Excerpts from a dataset
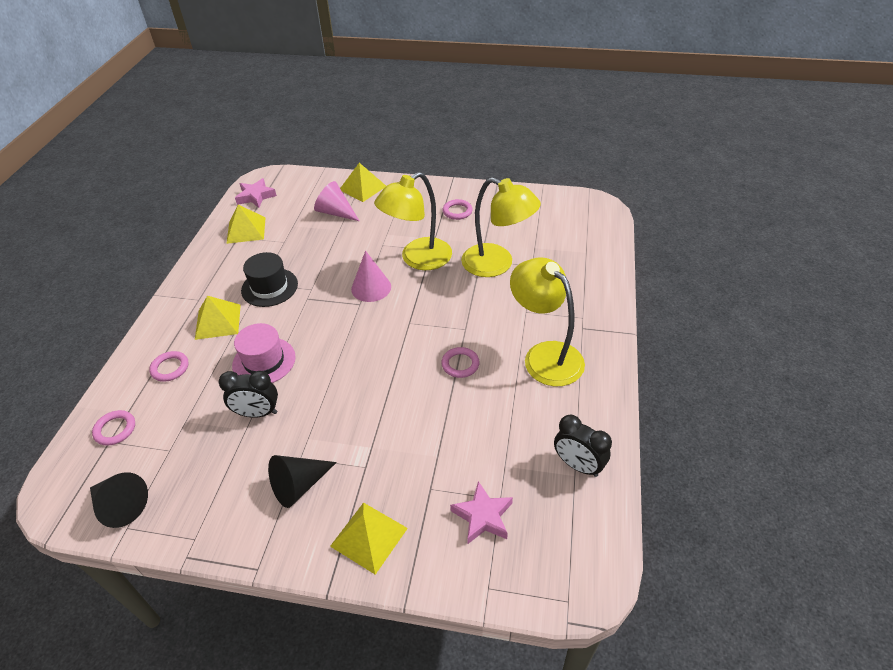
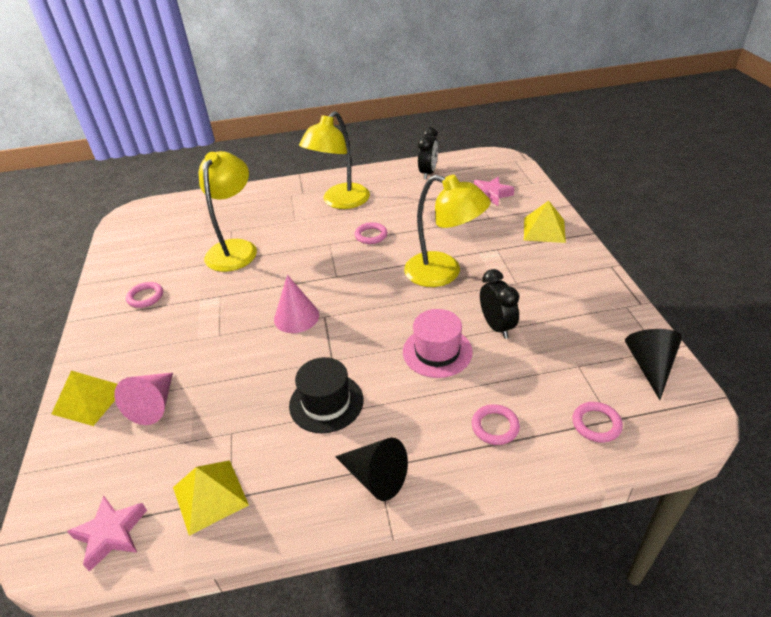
camera: 110 degrees left, 5 degrees down
(218, 321) = (404, 422): yellow pyramid -> none
(299, 485) = (538, 273): black cone -> black cone (375, 477)
(418, 259) = (239, 299): yellow lamp -> yellow lamp (443, 273)

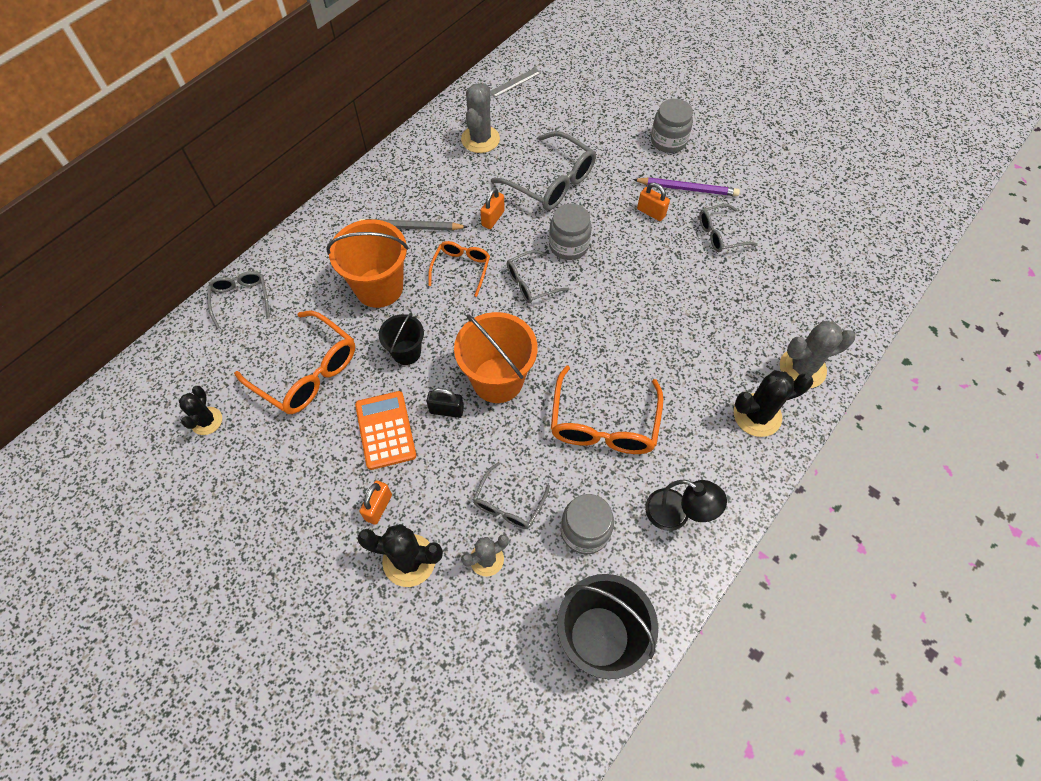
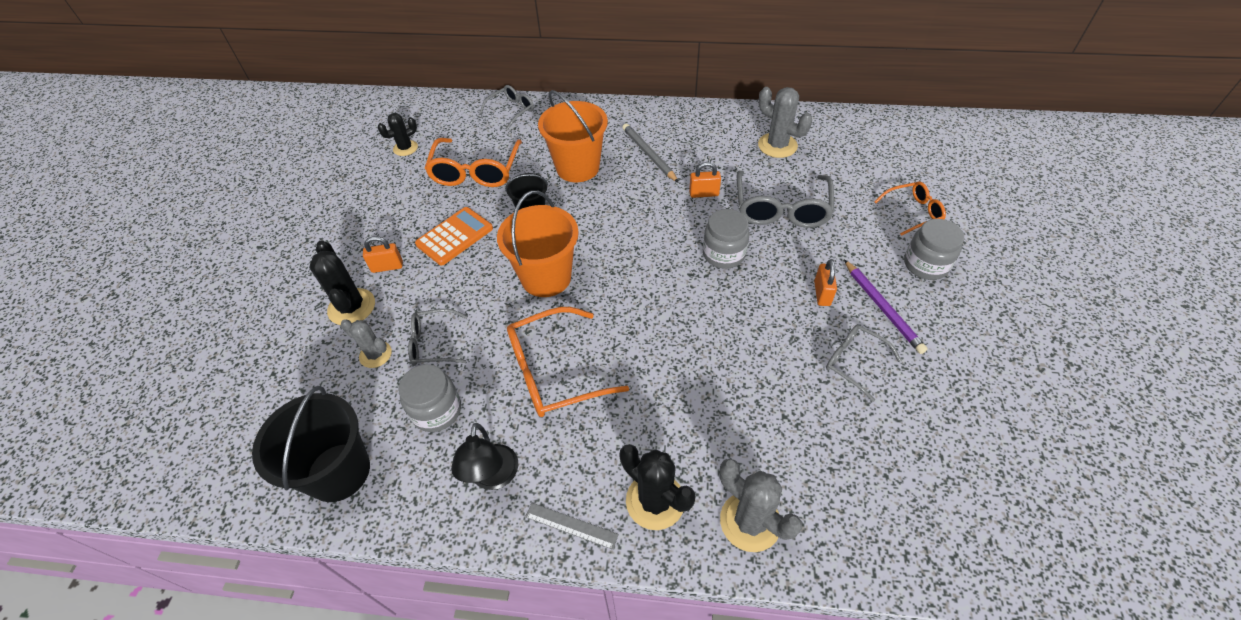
camera: 60 degrees right, 10 degrees down
(446, 410) = (495, 261): black padlock -> none
(461, 268) = (636, 201): orange glasses -> orange glasses (913, 212)
(480, 139) = (777, 145): grey cactus -> grey cactus turned 60 degrees clockwise
(515, 82) = (863, 133): grey ruler -> grey ruler (571, 525)
(531, 283) = (660, 249): grey glasses -> none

- **Work to be completed**
Each entry above should be written out verbatim, minus its pictures.

- **Task solution**
camera: 110 degrees left, 5 degrees down
(218, 321) = (404, 422): yellow pyramid -> none
(299, 485) = (538, 273): black cone -> black cone (375, 477)
(418, 259) = (239, 299): yellow lamp -> yellow lamp (443, 273)

camera: 60 degrees right, 10 degrees down
(446, 410) = (495, 261): black padlock -> none
(461, 268) = (636, 201): orange glasses -> orange glasses (913, 212)
(480, 139) = (777, 145): grey cactus -> grey cactus turned 60 degrees clockwise
(515, 82) = (863, 133): grey ruler -> grey ruler (571, 525)
(531, 283) = (660, 249): grey glasses -> none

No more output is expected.